▸ **What is needed**:
Every line of the data that includes "turquoise" should be copied out.

▸ **Collected material**:

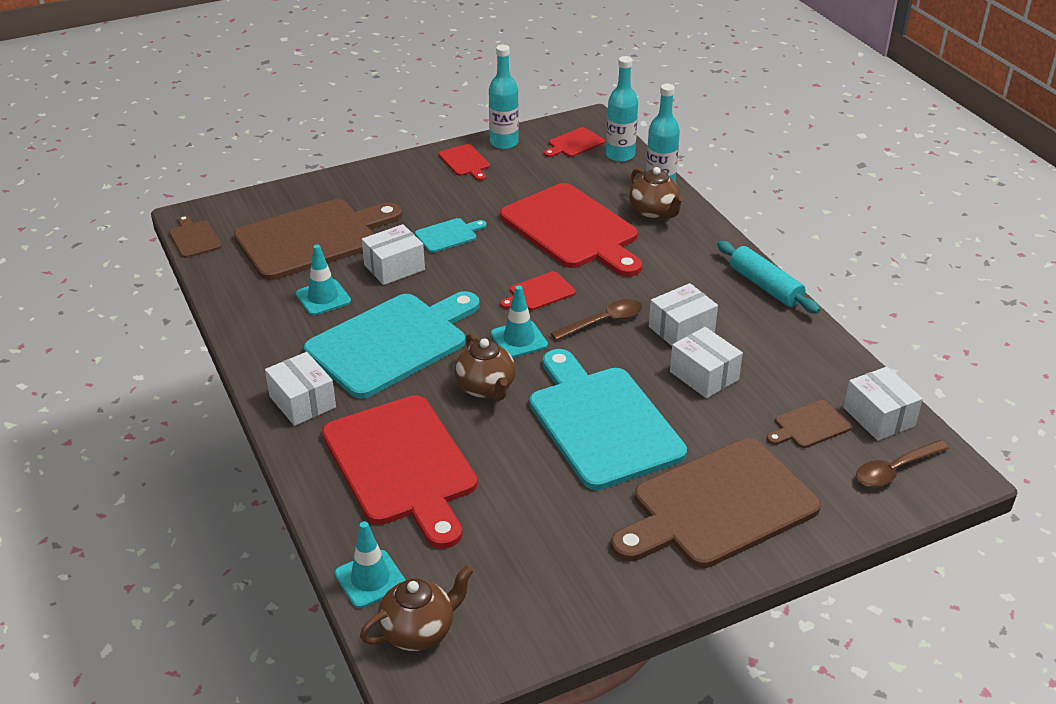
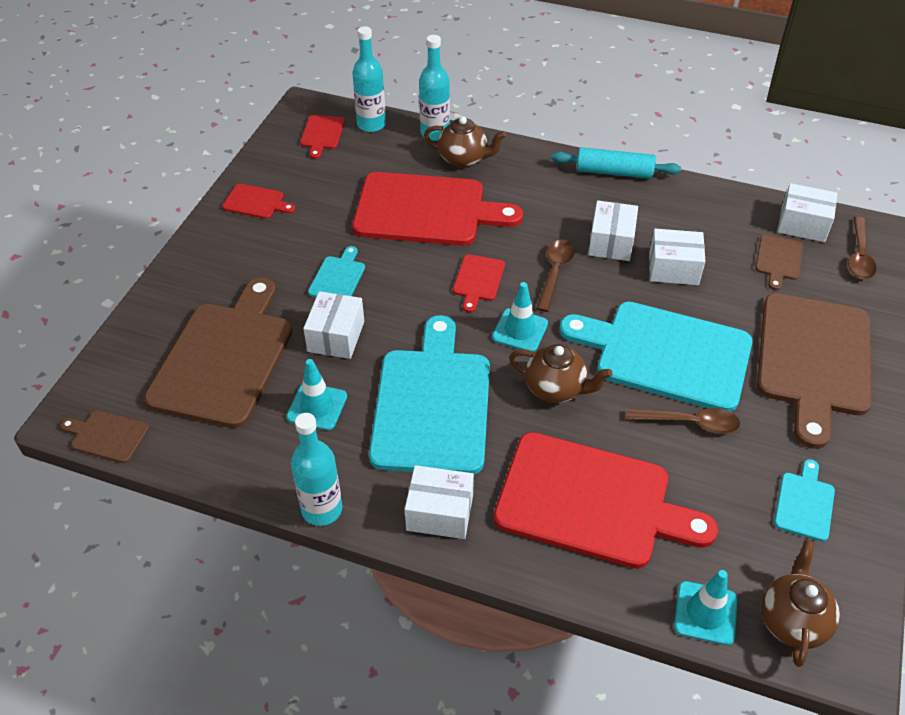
camera: 45 degrees left, 10 degrees up
(504, 143) = (264, 166): turquoise bottle -> turquoise bottle (322, 509)
(547, 473) = (689, 423): none -> brown spoon
(548, 580) = (804, 503): none -> turquoise cutting board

▸ **Exercise result**:
(504, 143) = (264, 166): turquoise bottle -> turquoise bottle (322, 509)
(548, 580) = (804, 503): none -> turquoise cutting board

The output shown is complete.